**Materials provided**
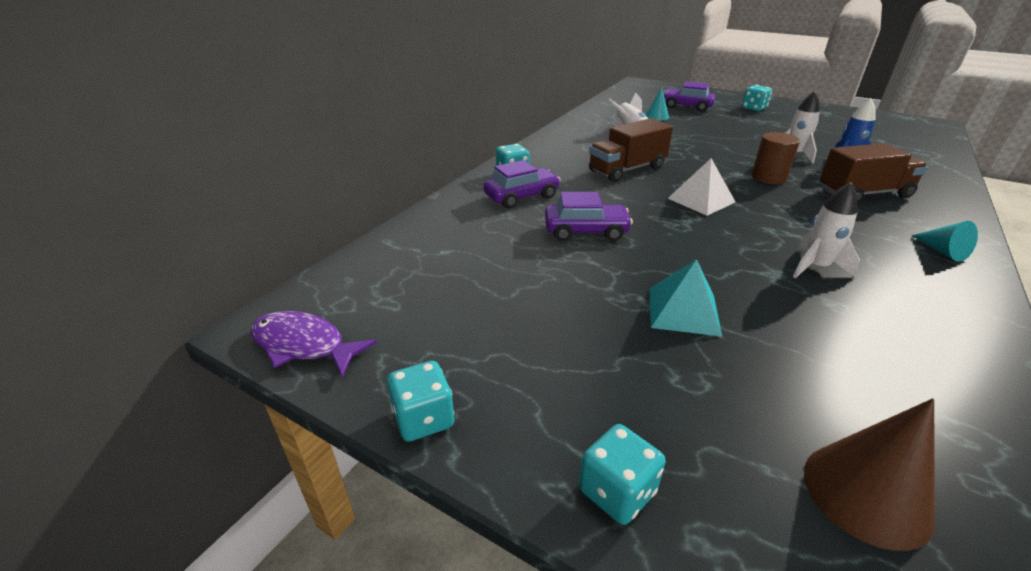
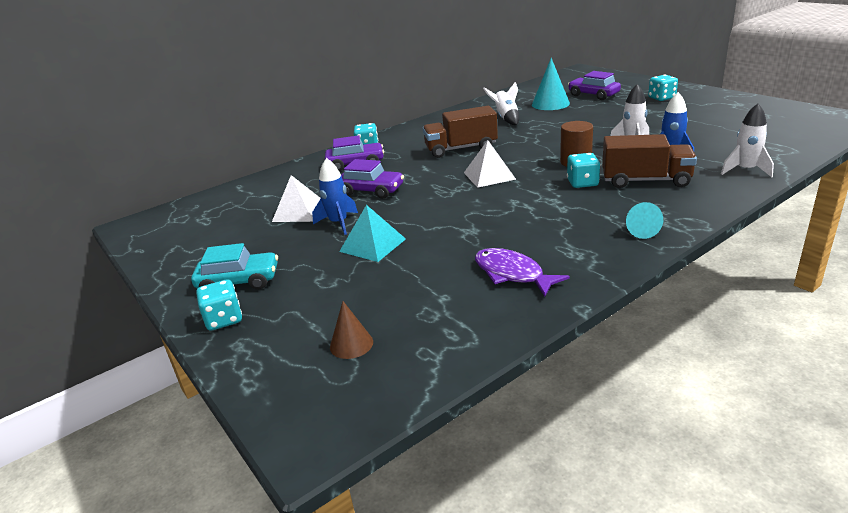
camera: 25 degrees right, 5 degrees down
(303, 345) = (143, 236): purple fish -> purple fish (512, 274)
(423, 418) = (167, 276): turquoise dice -> turquoise dice (582, 183)
(522, 271) = (299, 211): none -> white pyramid
(561, 407) = (239, 282): none -> turquoise car
(598, 283) = (338, 223): none -> blue rocket
(657, 116) = (550, 104): turquoise cone -> turquoise cone, size x1.66
(815, 267) = (509, 230): white rocket -> white rocket (745, 170)
(866, 493) = (351, 344): brown cone -> brown cone, size x0.60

**What to produce**
What you return should be the full listing, unchanged, minus the pictures.

**Written solution**
camera: 25 degrees right, 5 degrees down
(303, 345) = (143, 236): purple fish -> purple fish (512, 274)
(423, 418) = (167, 276): turquoise dice -> turquoise dice (582, 183)
(522, 271) = (299, 211): none -> white pyramid
(561, 407) = (239, 282): none -> turquoise car
(598, 283) = (338, 223): none -> blue rocket
(657, 116) = (550, 104): turquoise cone -> turquoise cone, size x1.66
(815, 267) = (509, 230): white rocket -> white rocket (745, 170)
(866, 493) = (351, 344): brown cone -> brown cone, size x0.60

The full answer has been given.